§ **WHAT THE TASK ASKS**
Out of the material that follows, write out exactly the lines from the line with "(395, 390) = (342, 355): red hat -> none" to the line with "(510, 538) = (569, 542): none", both ends included, and no others.

§ **PROVIDED RECORDS**
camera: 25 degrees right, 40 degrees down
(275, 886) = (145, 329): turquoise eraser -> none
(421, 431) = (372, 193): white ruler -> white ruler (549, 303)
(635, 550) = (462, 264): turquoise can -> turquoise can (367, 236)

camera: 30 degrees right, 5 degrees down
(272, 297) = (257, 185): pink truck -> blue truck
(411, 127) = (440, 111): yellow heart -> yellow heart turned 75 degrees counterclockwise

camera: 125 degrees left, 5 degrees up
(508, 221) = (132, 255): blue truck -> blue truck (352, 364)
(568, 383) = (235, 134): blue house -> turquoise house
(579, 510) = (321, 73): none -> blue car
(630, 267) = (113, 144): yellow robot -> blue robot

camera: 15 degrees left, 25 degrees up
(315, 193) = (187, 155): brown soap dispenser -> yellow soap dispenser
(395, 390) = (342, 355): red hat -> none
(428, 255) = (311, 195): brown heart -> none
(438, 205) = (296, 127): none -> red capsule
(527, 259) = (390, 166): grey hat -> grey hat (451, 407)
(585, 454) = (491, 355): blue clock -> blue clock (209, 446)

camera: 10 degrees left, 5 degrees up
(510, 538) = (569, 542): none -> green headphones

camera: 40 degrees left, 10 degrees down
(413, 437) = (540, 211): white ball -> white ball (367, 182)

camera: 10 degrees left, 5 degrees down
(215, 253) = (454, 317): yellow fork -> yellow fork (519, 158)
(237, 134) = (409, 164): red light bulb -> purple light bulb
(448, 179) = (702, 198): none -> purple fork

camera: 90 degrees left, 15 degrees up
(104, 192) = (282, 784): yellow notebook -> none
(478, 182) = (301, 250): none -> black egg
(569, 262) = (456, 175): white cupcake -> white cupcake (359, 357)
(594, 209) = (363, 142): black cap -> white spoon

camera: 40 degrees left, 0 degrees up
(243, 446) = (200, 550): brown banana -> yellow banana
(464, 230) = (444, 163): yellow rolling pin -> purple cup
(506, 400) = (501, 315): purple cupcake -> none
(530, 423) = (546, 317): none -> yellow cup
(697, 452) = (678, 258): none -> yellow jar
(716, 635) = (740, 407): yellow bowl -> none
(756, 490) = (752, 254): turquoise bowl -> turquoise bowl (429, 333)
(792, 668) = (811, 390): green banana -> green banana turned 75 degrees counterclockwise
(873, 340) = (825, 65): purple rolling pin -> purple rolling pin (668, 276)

§ **RESPONSE TO THE EXERCISE**
(395, 390) = (342, 355): red hat -> none
(428, 255) = (311, 195): brown heart -> none
(438, 205) = (296, 127): none -> red capsule
(527, 259) = (390, 166): grey hat -> grey hat (451, 407)
(585, 454) = (491, 355): blue clock -> blue clock (209, 446)

camera: 10 degrees left, 5 degrees up
(510, 538) = (569, 542): none -> green headphones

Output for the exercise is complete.